*HOW TO COMPLETE THIS TASK*
Filter the data for lines with the word "VBUS" and copy those lines.

*SOURCE DATA*
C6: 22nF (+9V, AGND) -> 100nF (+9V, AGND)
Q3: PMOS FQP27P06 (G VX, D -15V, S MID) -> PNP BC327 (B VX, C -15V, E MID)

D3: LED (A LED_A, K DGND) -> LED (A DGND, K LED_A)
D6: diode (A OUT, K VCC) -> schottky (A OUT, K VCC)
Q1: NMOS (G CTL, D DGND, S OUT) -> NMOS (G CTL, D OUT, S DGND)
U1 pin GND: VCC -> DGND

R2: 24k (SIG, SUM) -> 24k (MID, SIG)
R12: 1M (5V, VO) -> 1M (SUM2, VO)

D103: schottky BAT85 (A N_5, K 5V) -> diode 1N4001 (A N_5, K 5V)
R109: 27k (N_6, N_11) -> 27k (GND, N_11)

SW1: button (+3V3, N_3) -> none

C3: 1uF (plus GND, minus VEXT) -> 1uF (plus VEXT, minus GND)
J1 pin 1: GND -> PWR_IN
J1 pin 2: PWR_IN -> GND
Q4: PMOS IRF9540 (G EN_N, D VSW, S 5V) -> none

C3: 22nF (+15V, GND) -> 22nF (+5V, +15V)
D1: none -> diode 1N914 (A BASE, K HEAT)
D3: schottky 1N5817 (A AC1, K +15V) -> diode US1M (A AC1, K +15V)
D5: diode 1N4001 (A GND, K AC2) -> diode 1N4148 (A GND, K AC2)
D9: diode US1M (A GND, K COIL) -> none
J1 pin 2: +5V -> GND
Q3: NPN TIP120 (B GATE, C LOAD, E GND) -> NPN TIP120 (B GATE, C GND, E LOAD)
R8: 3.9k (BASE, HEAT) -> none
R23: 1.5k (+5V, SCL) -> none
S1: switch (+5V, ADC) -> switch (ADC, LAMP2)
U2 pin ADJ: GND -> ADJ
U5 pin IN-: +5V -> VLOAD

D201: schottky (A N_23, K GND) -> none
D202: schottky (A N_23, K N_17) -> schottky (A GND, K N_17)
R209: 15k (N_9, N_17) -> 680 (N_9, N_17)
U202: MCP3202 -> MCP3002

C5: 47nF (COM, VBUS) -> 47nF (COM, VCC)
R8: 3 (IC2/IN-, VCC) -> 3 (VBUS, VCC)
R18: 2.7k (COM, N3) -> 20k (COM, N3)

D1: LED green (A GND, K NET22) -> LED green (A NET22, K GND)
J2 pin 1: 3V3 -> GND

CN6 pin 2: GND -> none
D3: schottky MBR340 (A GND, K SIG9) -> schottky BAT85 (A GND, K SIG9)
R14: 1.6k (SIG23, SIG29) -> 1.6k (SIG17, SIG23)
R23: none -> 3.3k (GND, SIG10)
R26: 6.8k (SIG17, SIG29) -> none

*SOLUTION*
C5: 47nF (COM, VBUS) -> 47nF (COM, VCC)
R8: 3 (IC2/IN-, VCC) -> 3 (VBUS, VCC)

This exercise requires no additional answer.